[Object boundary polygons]
******

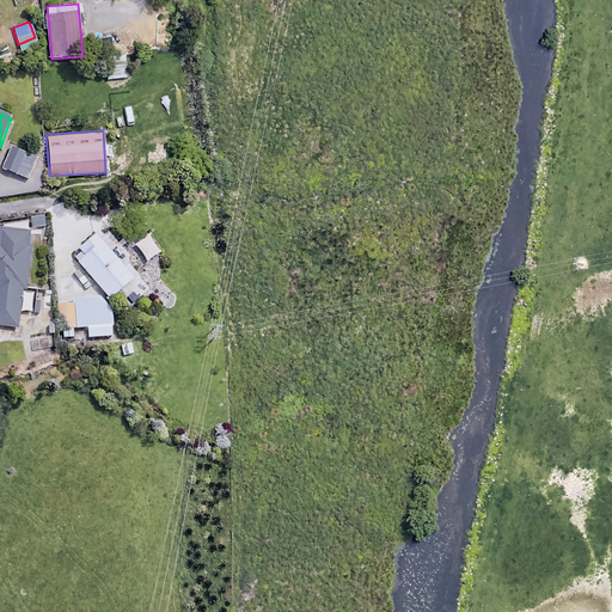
[(37,157),(10,146),(0,169),(29,179),(37,157)]
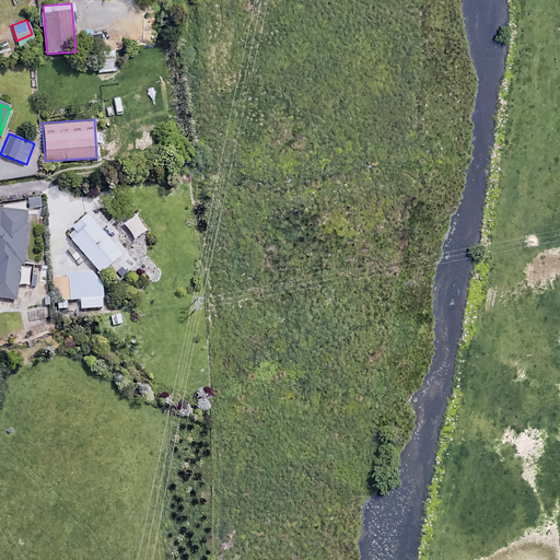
[(38,195),(27,196),(30,208),(41,207),(38,195)]
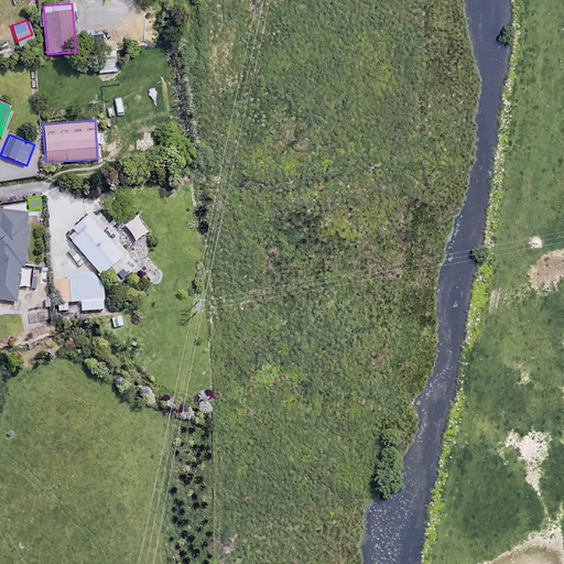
[(29,214),(0,210),(0,299),(17,301),(20,268),(23,268),(29,214)]
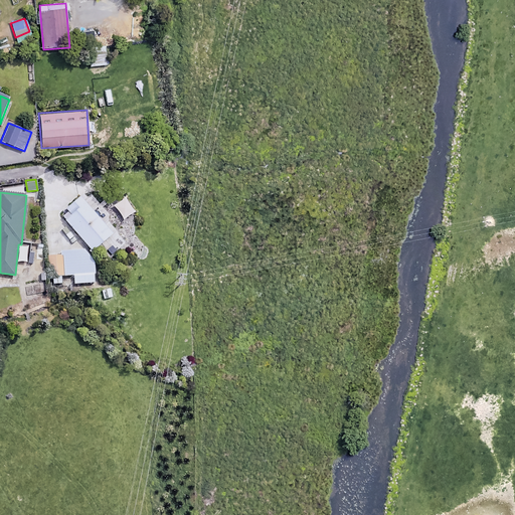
[(72,284),(95,284),(94,261),(86,251),(88,247),(94,253),(113,235),(79,198),(64,211),(68,215),(63,219),(58,228),(45,230),(47,285),(62,284),(61,277),(72,276),(72,284)]
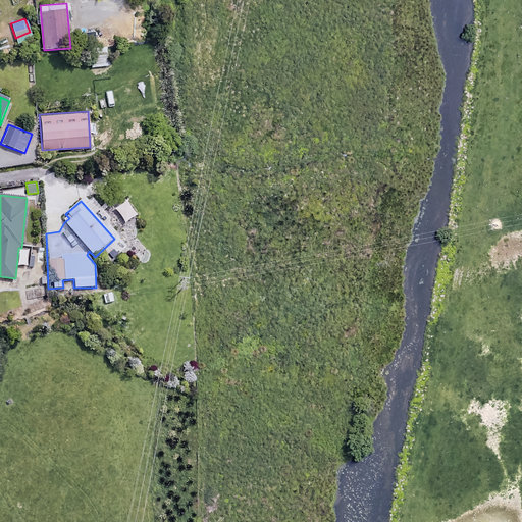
[(136,216),(125,201),(115,208),(125,223),(136,216)]
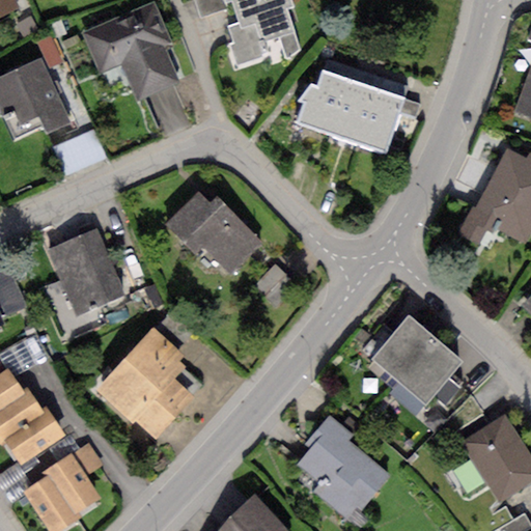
[(0,0),(0,18),(19,8),(15,0),(0,0)]
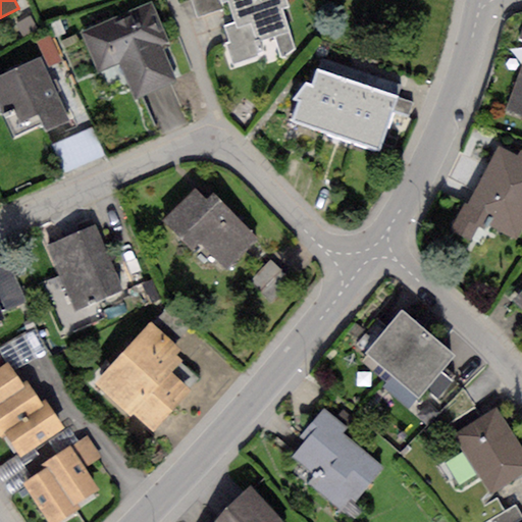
[(221,3),(219,0),(191,0),(197,19),(223,10),(221,3)]
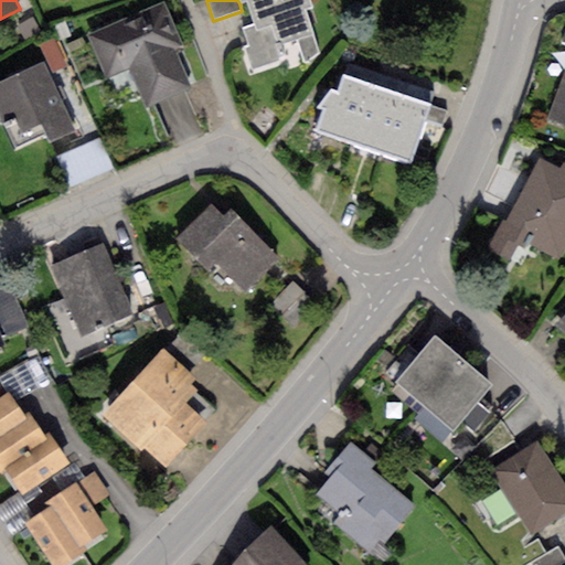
[(237,0),(240,3),(247,1),(256,25),(244,29),(251,46),(245,48),(253,70),(280,60),(276,46),(298,39),(305,60),(319,49),(308,11),(315,9),(311,0),(237,0)]
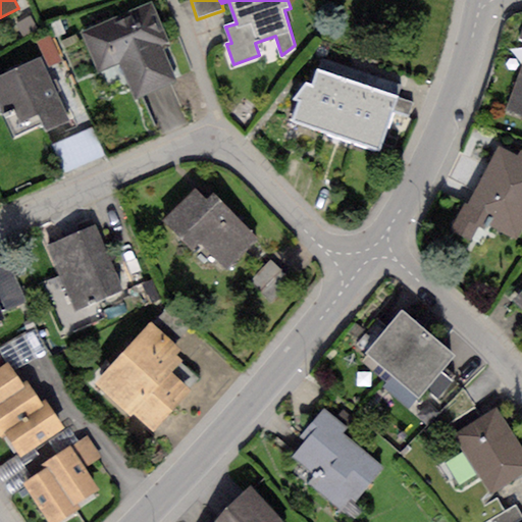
[(152,1),(79,32),(97,75),(120,65),(135,99),(176,81),(161,45),(169,42),(152,1)]
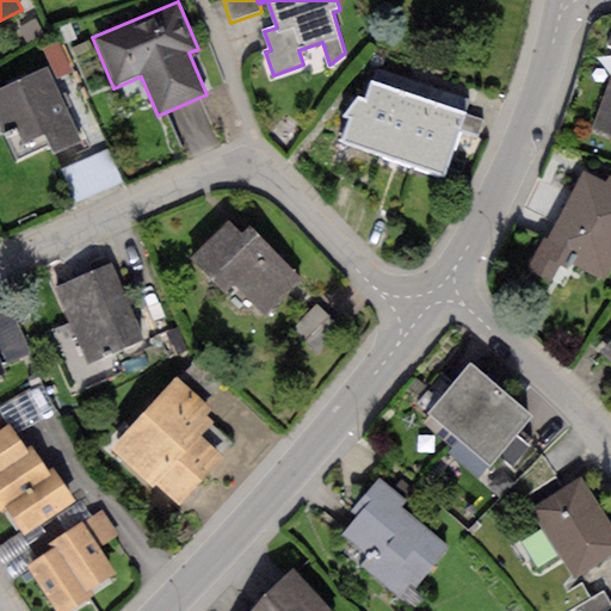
[(610,38),(609,45),(610,47),(610,72),(590,131),(610,139),(610,38)]
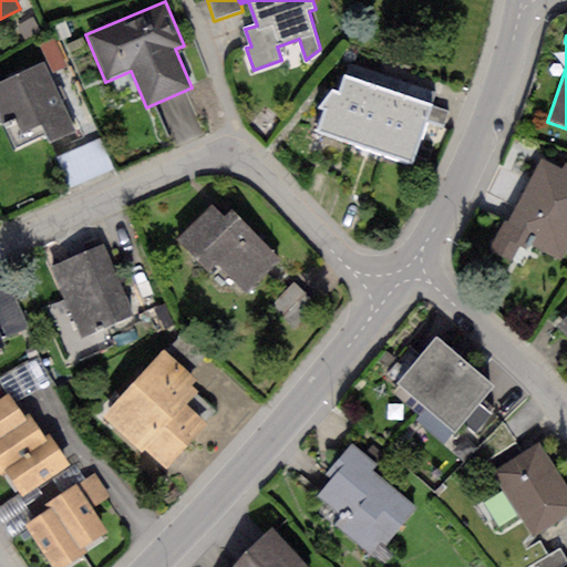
[(55,39),(40,47),(52,73),(68,66),(55,39)]
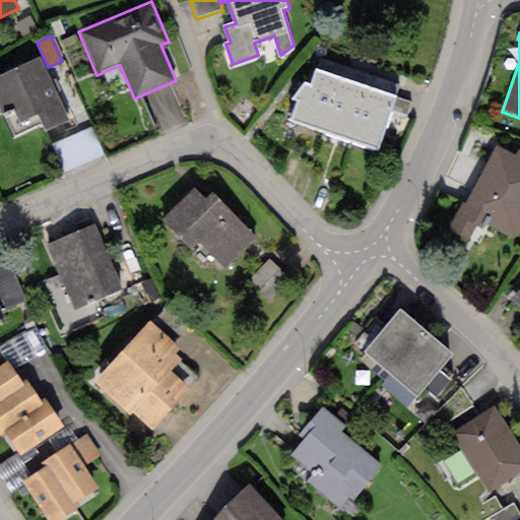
[(40,58),(0,77),(0,104),(15,135),(43,123),(46,130),(69,119),(40,58)]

******

#### What to produce
Give back the entries above exactly as they stand. Leave the images out.

#### Task solution
[(37,157),(10,146),(0,169),(29,179),(37,157)]
[(38,195),(27,196),(30,208),(41,207),(38,195)]
[(29,214),(0,210),(0,299),(17,301),(20,268),(23,268),(29,214)]
[(72,284),(95,284),(94,261),(86,251),(88,247),(94,253),(113,235),(79,198),(64,211),(68,215),(63,219),(58,228),(45,230),(47,285),(62,284),(61,277),(72,276),(72,284)]
[(136,216),(125,201),(115,208),(125,223),(136,216)]
[(0,0),(0,18),(19,8),(15,0),(0,0)]
[(221,3),(219,0),(191,0),(197,19),(223,10),(221,3)]
[(237,0),(240,3),(247,1),(256,25),(244,29),(251,46),(245,48),(253,70),(280,60),(276,46),(298,39),(305,60),(319,49),(308,11),(315,9),(311,0),(237,0)]
[(152,1),(79,32),(97,75),(120,65),(135,99),(176,81),(161,45),(169,42),(152,1)]
[(610,38),(609,45),(610,47),(610,72),(590,131),(610,139),(610,38)]
[(55,39),(40,47),(52,73),(68,66),(55,39)]
[(40,58),(0,77),(0,104),(15,135),(43,123),(46,130),(69,119),(40,58)]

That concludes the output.